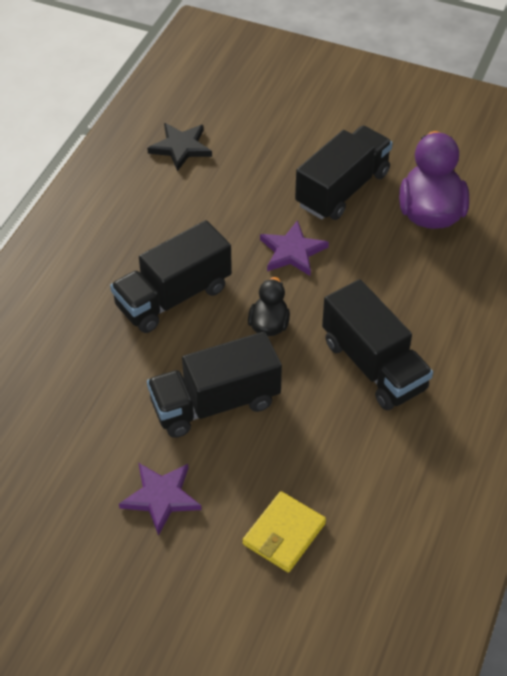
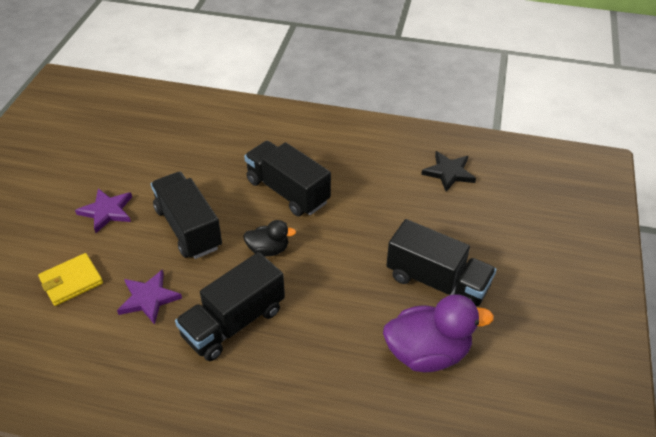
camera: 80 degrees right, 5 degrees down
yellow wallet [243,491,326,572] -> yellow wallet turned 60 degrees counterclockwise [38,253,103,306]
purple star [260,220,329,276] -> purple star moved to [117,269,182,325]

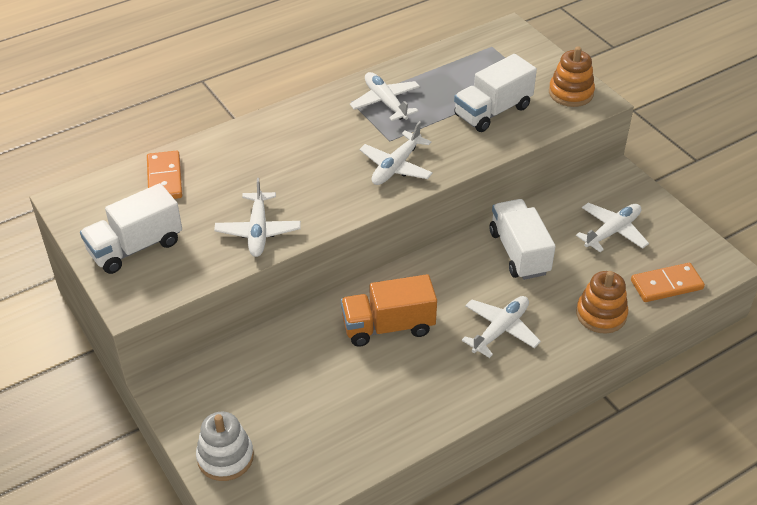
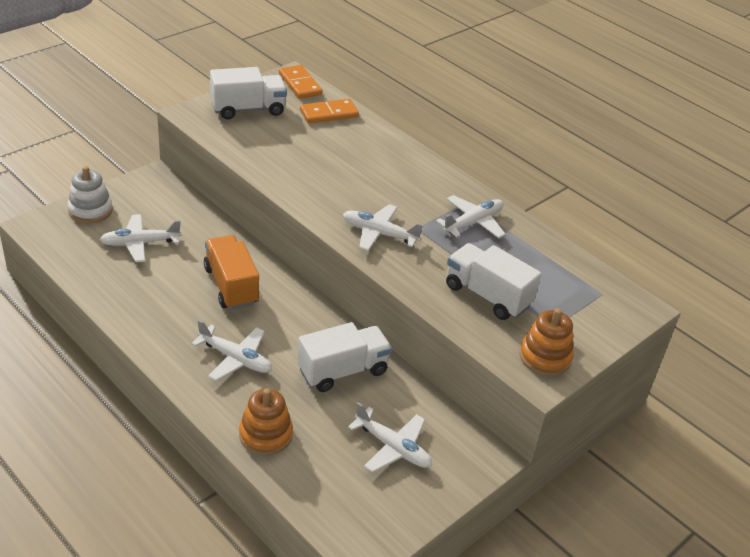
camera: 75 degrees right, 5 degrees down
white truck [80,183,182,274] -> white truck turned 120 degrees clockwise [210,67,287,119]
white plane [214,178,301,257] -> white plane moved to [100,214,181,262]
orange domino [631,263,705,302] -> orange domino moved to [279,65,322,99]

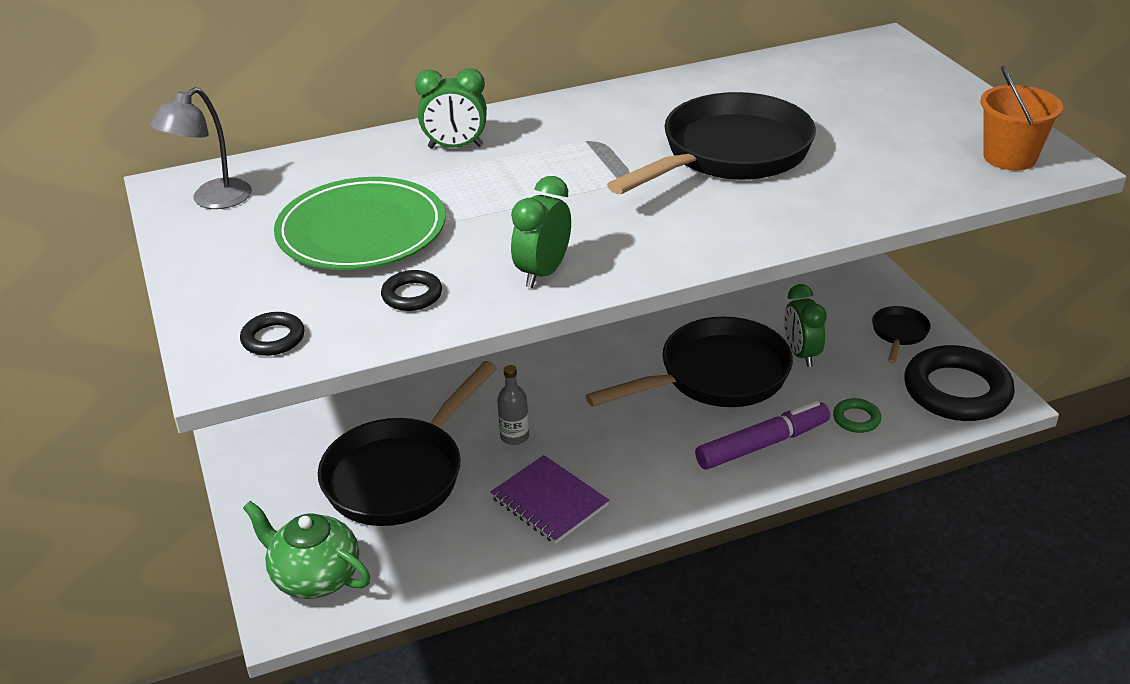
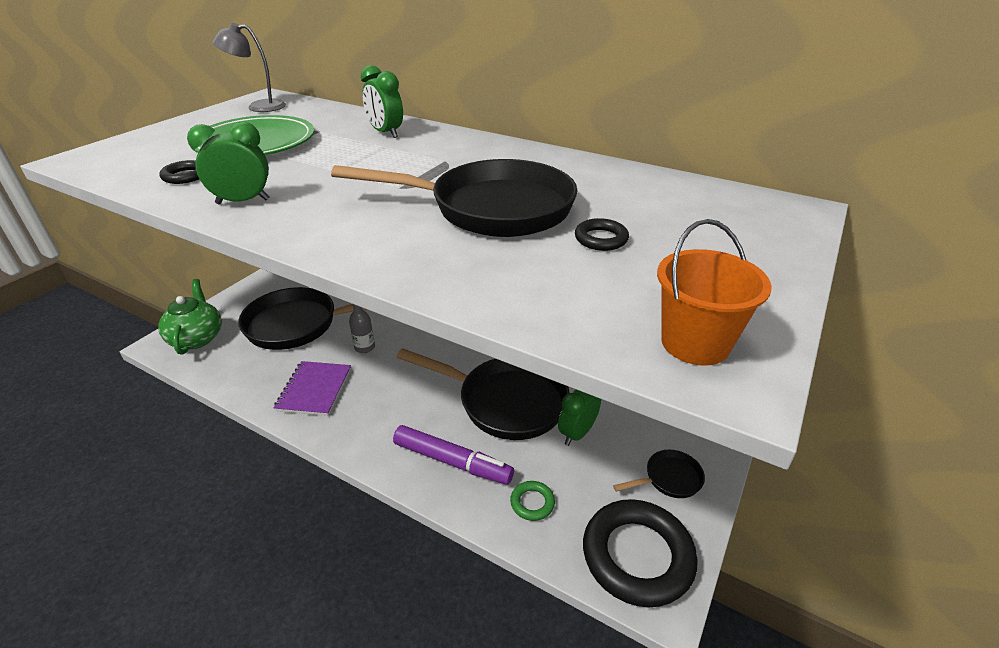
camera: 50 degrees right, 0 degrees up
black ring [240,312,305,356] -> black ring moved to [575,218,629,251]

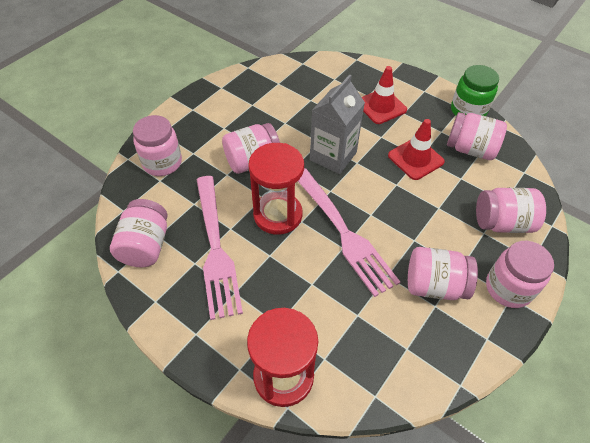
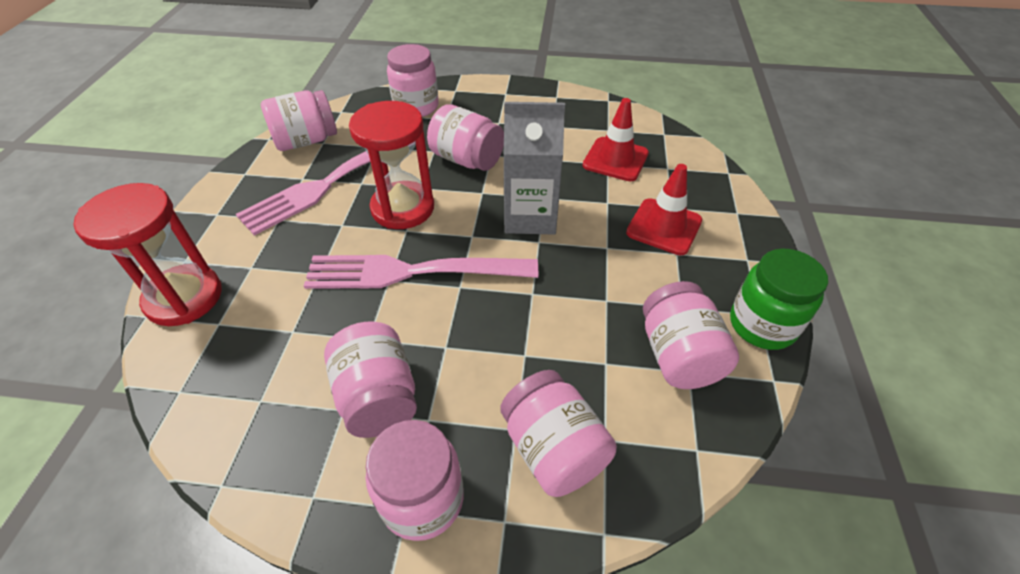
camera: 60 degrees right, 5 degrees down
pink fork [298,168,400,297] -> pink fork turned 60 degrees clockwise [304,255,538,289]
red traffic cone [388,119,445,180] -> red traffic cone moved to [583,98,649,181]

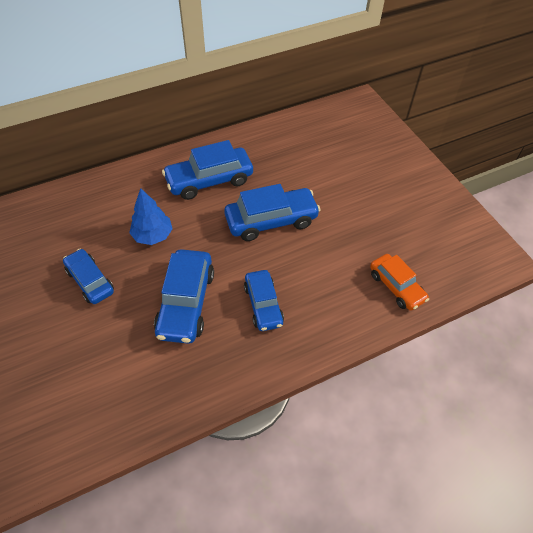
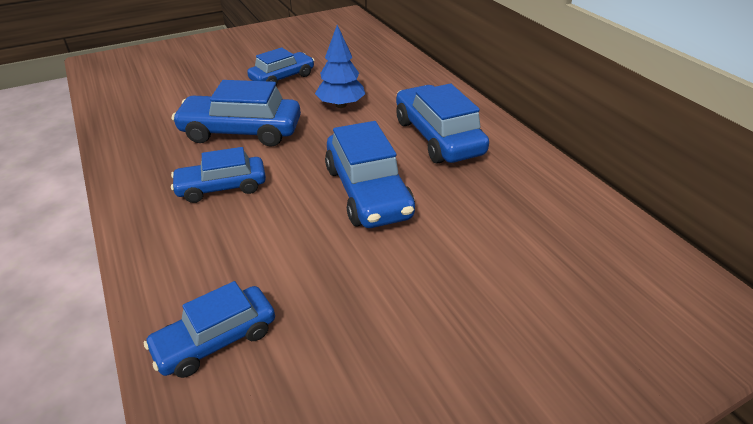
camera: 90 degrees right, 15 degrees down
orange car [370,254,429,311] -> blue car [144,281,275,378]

|---|

WHAT IS BEING ASKED — Please state only the number of lines above that hold the string "camera".

ANSWER BOX — 5